_Excerpt from a dataset:_
.....

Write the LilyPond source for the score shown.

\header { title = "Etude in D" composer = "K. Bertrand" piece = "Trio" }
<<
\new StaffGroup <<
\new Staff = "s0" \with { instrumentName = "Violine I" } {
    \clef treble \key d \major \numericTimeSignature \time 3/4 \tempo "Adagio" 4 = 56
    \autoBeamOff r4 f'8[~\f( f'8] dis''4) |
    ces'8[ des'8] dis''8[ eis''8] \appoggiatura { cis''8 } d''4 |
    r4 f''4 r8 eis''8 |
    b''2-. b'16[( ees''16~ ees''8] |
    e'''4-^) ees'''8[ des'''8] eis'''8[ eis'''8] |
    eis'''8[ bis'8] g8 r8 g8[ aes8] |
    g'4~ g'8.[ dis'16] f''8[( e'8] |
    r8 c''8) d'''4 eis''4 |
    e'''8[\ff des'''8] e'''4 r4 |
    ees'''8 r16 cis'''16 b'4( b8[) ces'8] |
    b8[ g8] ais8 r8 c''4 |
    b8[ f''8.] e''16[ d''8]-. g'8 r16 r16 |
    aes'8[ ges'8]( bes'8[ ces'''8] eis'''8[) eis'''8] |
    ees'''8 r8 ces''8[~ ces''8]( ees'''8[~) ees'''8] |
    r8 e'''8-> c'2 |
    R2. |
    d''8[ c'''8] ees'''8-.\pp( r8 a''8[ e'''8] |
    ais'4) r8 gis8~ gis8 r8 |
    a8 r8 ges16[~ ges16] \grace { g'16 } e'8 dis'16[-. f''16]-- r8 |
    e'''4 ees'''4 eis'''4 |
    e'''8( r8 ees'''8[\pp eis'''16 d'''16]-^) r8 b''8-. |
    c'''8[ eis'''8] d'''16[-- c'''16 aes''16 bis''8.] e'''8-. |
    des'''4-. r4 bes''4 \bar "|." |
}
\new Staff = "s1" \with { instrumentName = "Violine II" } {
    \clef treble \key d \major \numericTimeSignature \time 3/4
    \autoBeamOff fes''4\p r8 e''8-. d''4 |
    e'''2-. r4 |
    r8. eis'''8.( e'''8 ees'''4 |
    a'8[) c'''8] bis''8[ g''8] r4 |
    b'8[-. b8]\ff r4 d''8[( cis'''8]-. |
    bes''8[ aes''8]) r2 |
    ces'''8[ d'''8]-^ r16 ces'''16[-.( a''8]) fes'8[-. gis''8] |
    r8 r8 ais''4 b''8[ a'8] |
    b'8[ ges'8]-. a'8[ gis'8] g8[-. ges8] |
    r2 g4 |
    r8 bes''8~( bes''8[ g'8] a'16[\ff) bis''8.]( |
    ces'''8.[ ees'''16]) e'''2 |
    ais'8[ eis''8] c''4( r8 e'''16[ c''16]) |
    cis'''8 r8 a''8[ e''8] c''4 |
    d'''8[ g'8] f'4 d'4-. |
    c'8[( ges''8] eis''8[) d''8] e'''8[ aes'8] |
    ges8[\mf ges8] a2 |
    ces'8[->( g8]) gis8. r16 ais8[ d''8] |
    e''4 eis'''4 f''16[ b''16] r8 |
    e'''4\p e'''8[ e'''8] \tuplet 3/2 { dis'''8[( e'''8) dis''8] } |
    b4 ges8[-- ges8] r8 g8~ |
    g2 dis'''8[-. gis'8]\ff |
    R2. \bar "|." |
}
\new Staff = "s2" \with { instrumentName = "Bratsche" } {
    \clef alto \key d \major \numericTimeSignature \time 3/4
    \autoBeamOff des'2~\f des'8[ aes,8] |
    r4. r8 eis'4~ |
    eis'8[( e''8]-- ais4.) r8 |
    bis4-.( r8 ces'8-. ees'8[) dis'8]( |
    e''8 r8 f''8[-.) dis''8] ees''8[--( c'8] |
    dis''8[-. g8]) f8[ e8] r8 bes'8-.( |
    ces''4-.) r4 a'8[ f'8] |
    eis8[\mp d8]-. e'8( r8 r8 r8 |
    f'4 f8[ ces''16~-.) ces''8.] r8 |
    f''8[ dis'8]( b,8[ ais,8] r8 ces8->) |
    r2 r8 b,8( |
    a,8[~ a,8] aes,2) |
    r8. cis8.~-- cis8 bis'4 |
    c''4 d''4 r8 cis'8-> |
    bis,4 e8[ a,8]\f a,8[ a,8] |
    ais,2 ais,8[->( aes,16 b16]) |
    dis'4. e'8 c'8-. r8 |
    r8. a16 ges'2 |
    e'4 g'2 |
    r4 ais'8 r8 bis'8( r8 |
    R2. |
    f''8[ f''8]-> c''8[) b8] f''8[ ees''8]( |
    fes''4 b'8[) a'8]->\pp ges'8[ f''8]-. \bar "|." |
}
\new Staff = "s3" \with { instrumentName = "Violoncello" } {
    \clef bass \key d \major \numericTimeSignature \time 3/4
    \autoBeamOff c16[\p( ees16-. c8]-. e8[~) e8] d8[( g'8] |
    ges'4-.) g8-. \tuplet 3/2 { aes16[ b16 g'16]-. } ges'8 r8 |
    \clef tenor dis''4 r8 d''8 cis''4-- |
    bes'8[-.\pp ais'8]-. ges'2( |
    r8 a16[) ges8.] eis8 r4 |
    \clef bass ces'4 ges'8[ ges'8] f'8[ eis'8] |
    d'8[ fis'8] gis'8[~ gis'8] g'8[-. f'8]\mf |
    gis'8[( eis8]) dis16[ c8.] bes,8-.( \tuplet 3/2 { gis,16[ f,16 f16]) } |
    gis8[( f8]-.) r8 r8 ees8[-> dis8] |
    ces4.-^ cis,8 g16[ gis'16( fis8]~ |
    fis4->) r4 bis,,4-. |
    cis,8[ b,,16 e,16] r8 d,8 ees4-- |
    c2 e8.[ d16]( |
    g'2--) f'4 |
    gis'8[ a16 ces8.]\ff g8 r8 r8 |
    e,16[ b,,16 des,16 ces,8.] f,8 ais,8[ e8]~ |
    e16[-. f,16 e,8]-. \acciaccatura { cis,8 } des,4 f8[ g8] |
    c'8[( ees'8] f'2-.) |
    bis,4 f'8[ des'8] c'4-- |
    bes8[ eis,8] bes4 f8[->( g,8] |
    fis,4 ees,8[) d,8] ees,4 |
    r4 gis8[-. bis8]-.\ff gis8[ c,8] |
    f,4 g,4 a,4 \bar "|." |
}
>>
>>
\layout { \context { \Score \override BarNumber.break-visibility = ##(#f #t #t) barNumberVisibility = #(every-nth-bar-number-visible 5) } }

.....

_WHAT THE TASK ASKS:_
Filter the entries above down to the lines that contain the string "time", and copy each of those lines. Case counts.

_EXERCISE RESPONSE:_
    \clef treble \key d \major \numericTimeSignature \time 3/4 \tempo "Adagio" 4 = 56
    \clef treble \key d \major \numericTimeSignature \time 3/4
    \clef alto \key d \major \numericTimeSignature \time 3/4
    \clef bass \key d \major \numericTimeSignature \time 3/4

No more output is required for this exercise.